Source data:
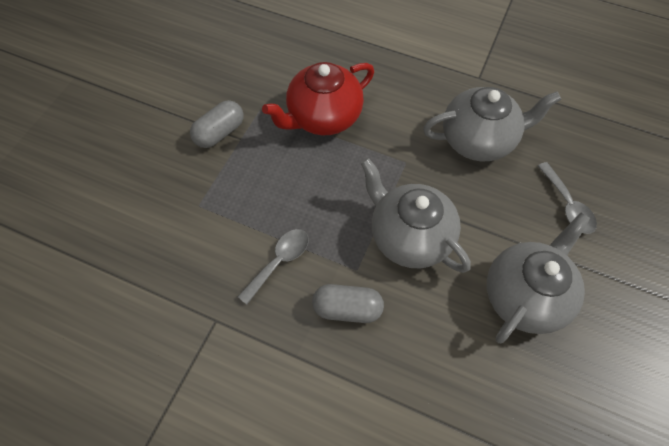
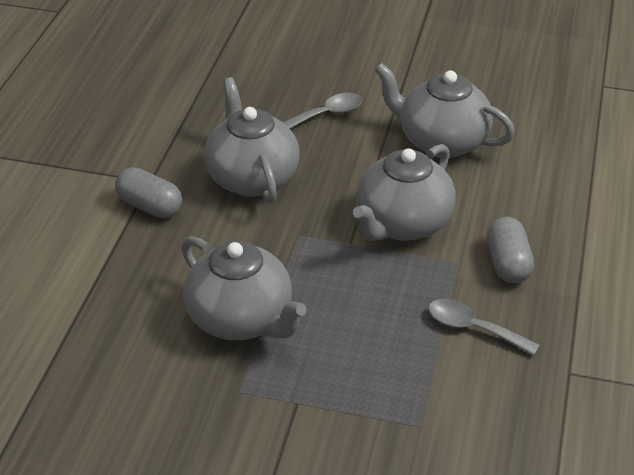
camera: 100 degrees left, 20 degrees down
(219, 133) = (292, 429): grey capsule -> grey capsule (150, 206)
(323, 117) = (241, 319): red teapot -> grey teapot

Assigned task: The result should be an exact copy of the material, containing no pictures.

Response for this exercise:
camera: 100 degrees left, 20 degrees down
(219, 133) = (292, 429): grey capsule -> grey capsule (150, 206)
(323, 117) = (241, 319): red teapot -> grey teapot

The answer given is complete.